§ What needs to be done:
Copy word for word the part of the entries that opens with the line containing "yellow rectangle: rotated" and closes with the last line of the entries. Leave the pictures out.

§ Supplied material:
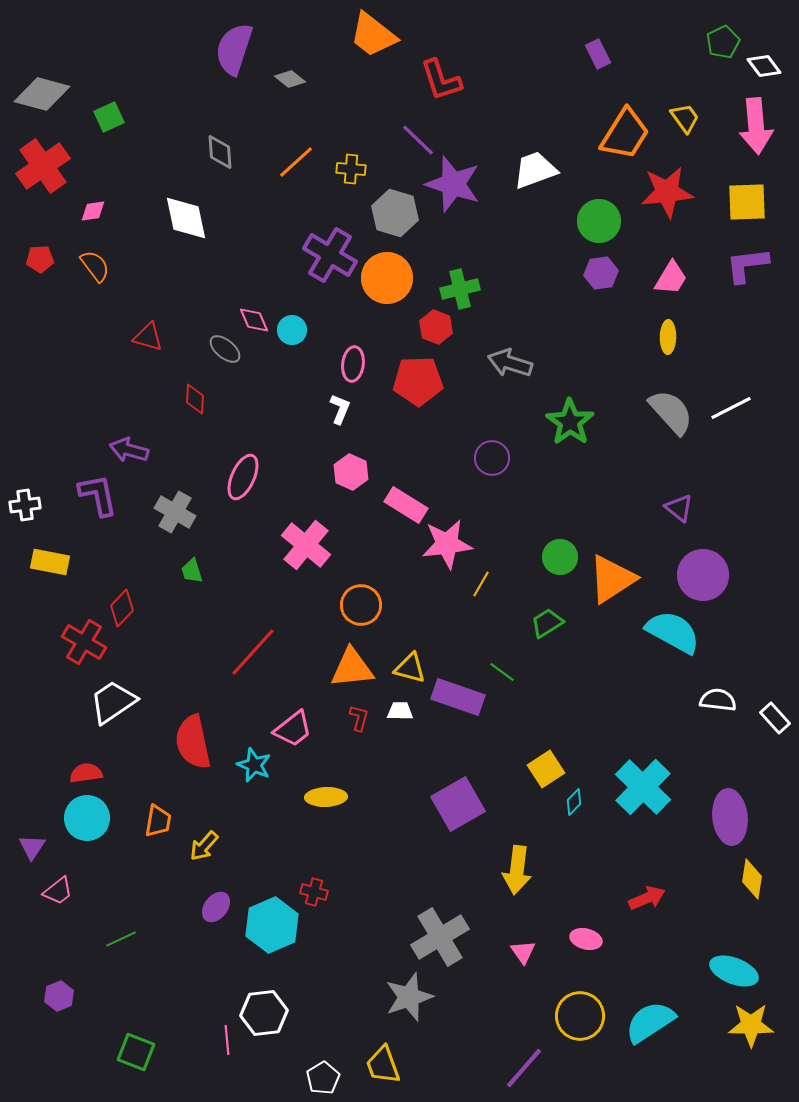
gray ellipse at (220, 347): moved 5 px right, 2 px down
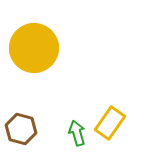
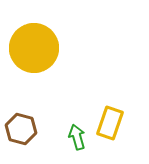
yellow rectangle: rotated 16 degrees counterclockwise
green arrow: moved 4 px down
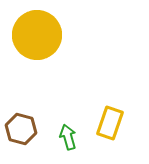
yellow circle: moved 3 px right, 13 px up
green arrow: moved 9 px left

§ Output below:
yellow rectangle: rotated 16 degrees counterclockwise
green arrow: moved 4 px down
yellow circle: moved 3 px right, 13 px up
green arrow: moved 9 px left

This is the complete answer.